Your answer should be only the lines below from the one with "C202: 330nF (GND, VCC) -> 220nF (GND, VCC)" to the one with "R210: 1.5k (GND, SIG12)", repeated exactly, ends included.
------ Information given
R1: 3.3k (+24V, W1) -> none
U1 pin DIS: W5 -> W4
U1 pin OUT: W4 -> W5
------------
------ Information given
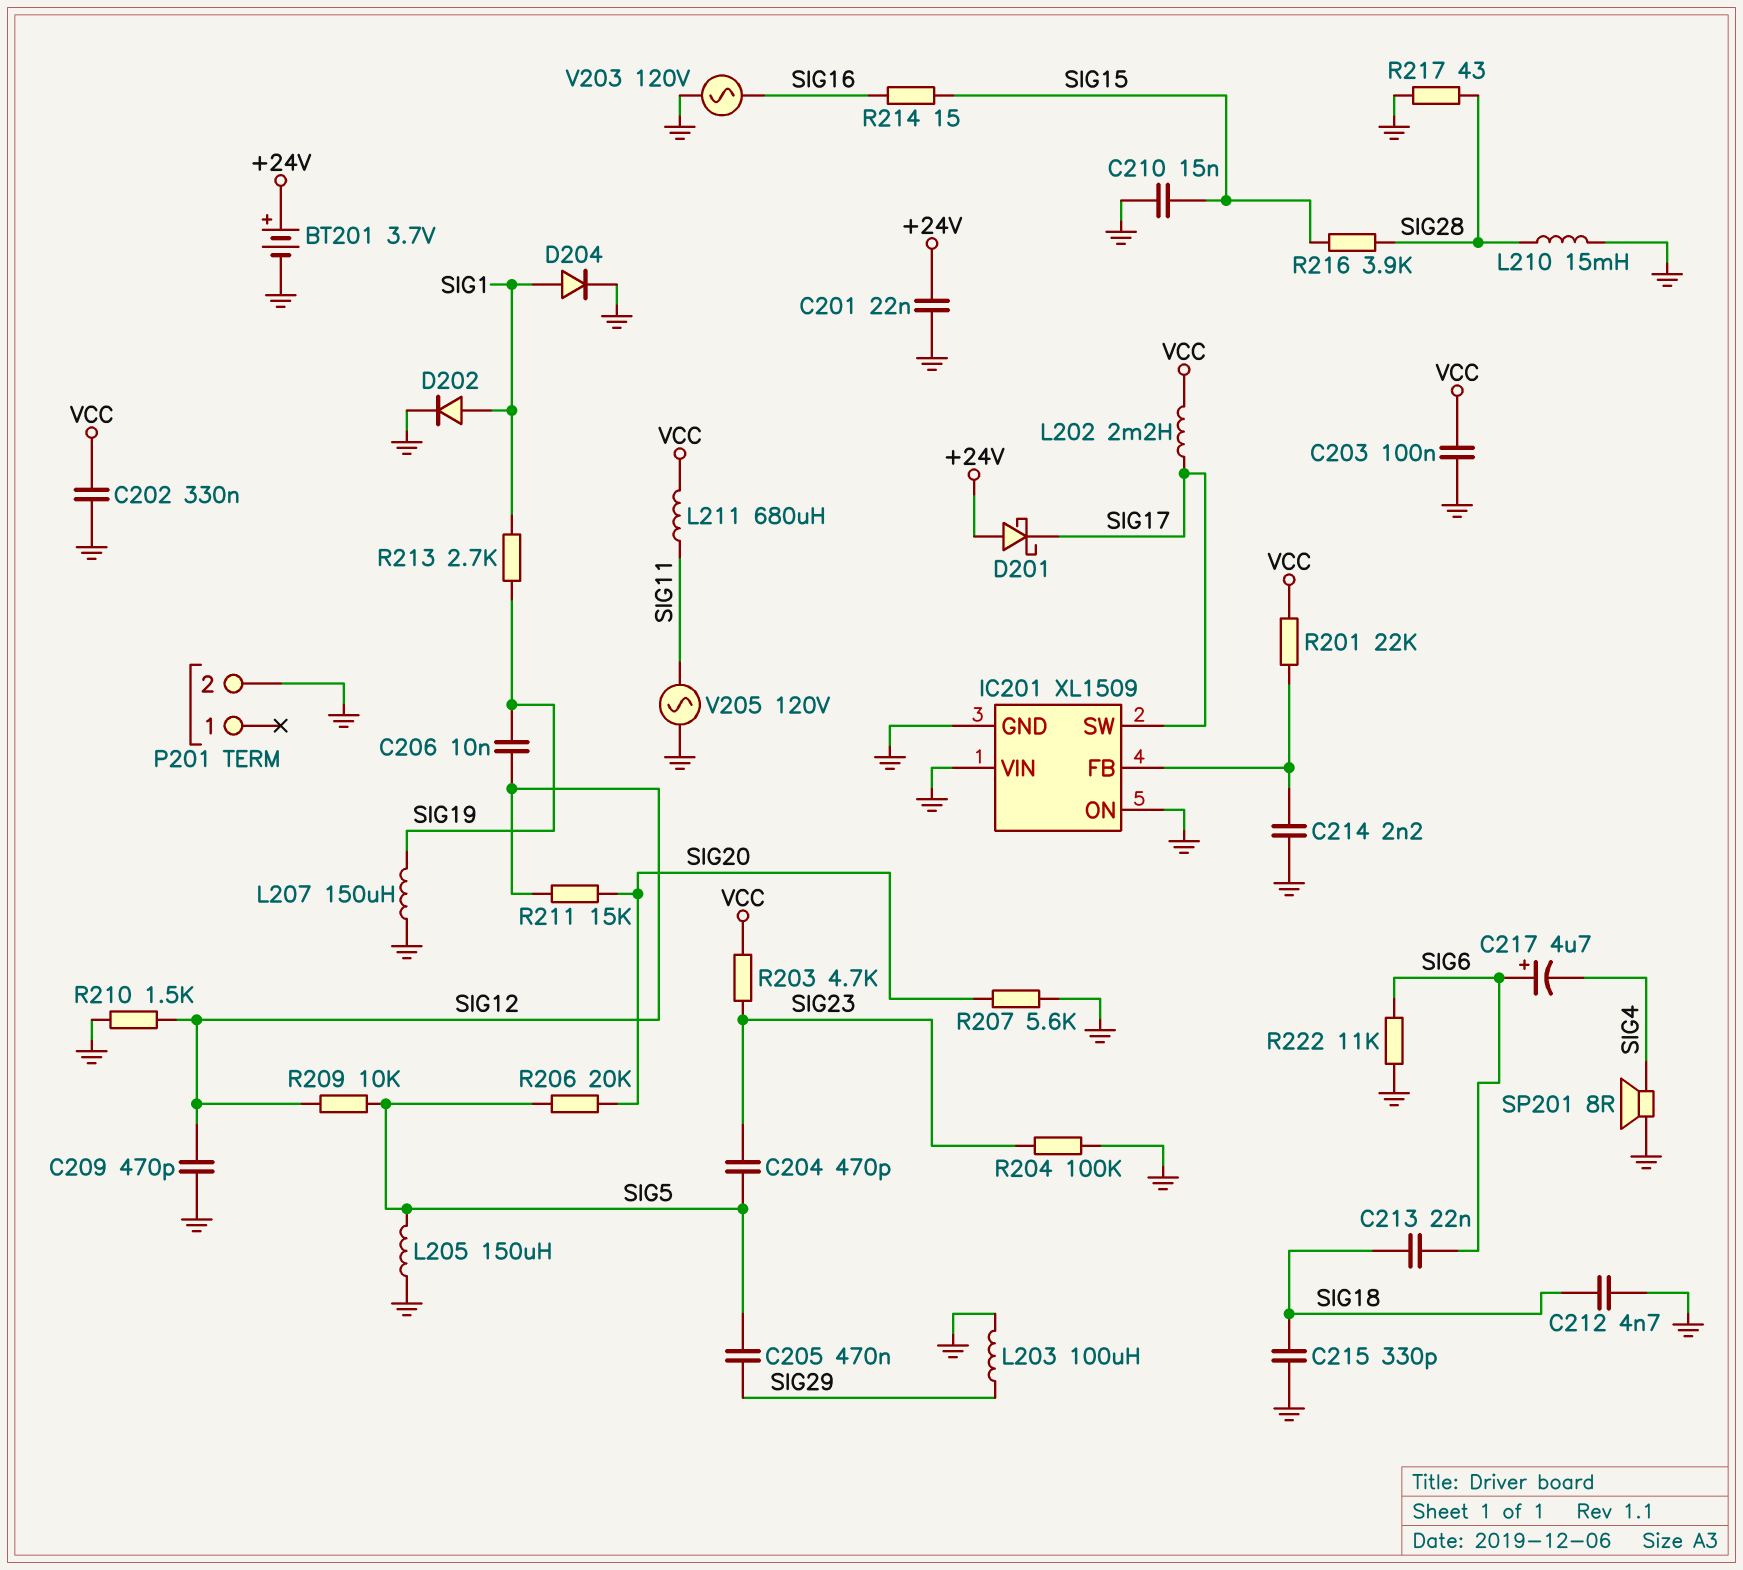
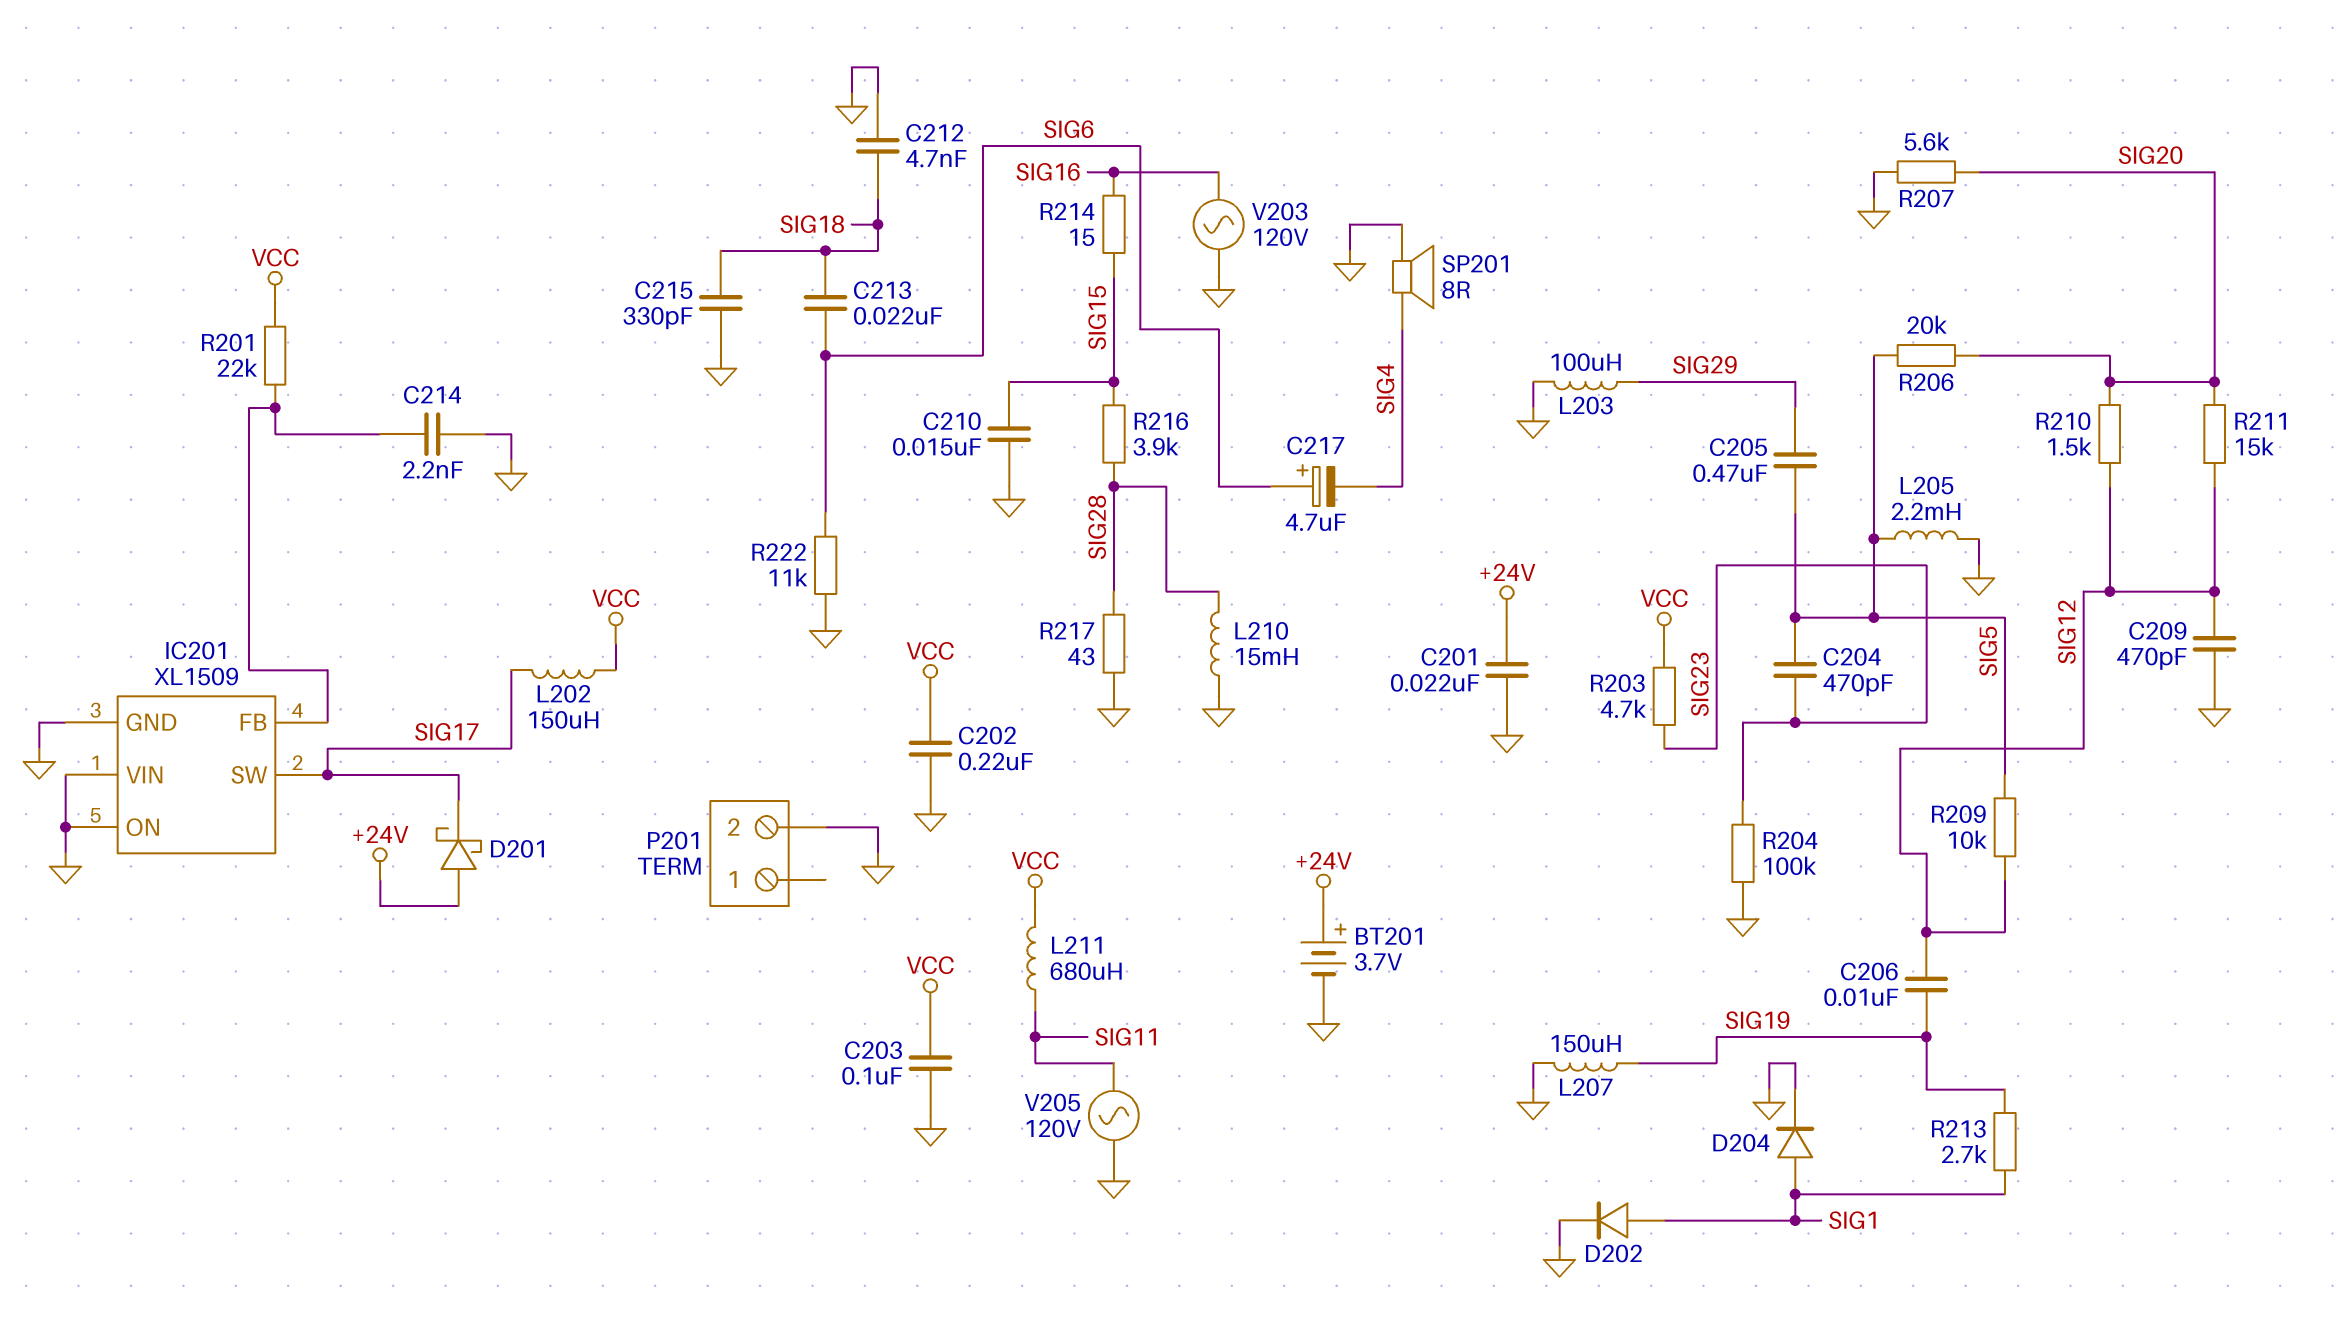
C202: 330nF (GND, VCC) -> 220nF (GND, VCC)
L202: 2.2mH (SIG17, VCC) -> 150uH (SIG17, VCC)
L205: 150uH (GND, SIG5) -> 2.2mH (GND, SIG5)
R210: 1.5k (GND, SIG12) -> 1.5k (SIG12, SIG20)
------------
Result of the task ::
C202: 330nF (GND, VCC) -> 220nF (GND, VCC)
L202: 2.2mH (SIG17, VCC) -> 150uH (SIG17, VCC)
L205: 150uH (GND, SIG5) -> 2.2mH (GND, SIG5)
R210: 1.5k (GND, SIG12) -> 1.5k (SIG12, SIG20)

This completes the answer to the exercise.